Task data ▸
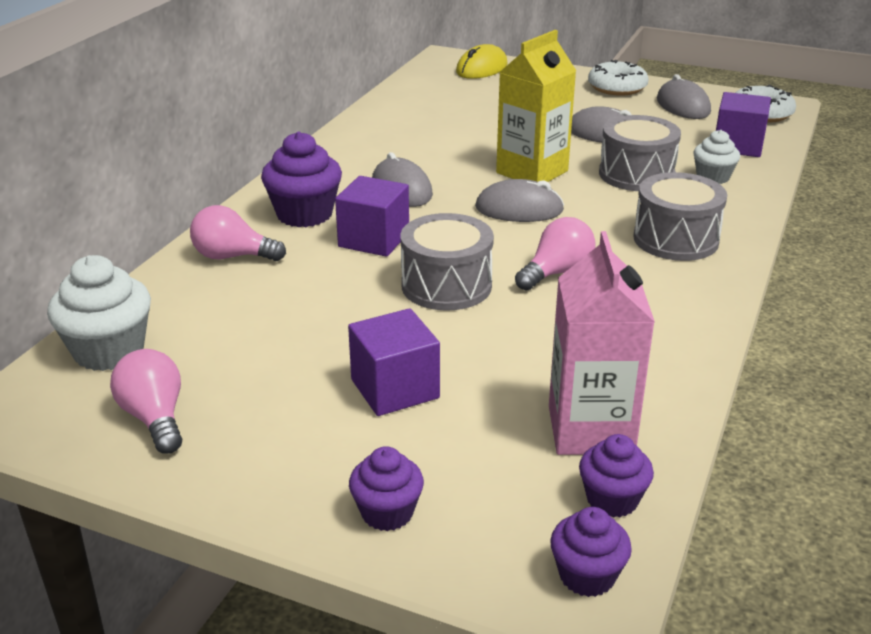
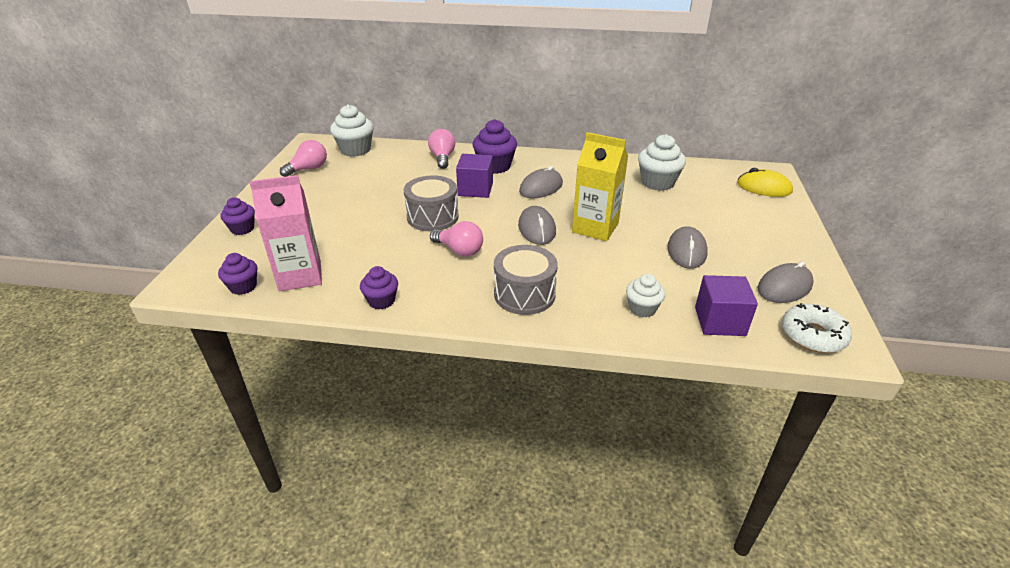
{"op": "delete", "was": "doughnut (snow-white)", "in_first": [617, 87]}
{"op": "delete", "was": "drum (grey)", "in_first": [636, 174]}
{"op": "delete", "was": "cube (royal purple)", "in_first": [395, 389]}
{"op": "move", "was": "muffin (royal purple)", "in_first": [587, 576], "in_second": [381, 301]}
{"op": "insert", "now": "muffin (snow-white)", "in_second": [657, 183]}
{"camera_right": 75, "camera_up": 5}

About this task ▸
What lines in the material above hold the string "royal"? List them.

Solution to this problem ▸
{"op": "delete", "was": "cube (royal purple)", "in_first": [395, 389]}
{"op": "move", "was": "muffin (royal purple)", "in_first": [587, 576], "in_second": [381, 301]}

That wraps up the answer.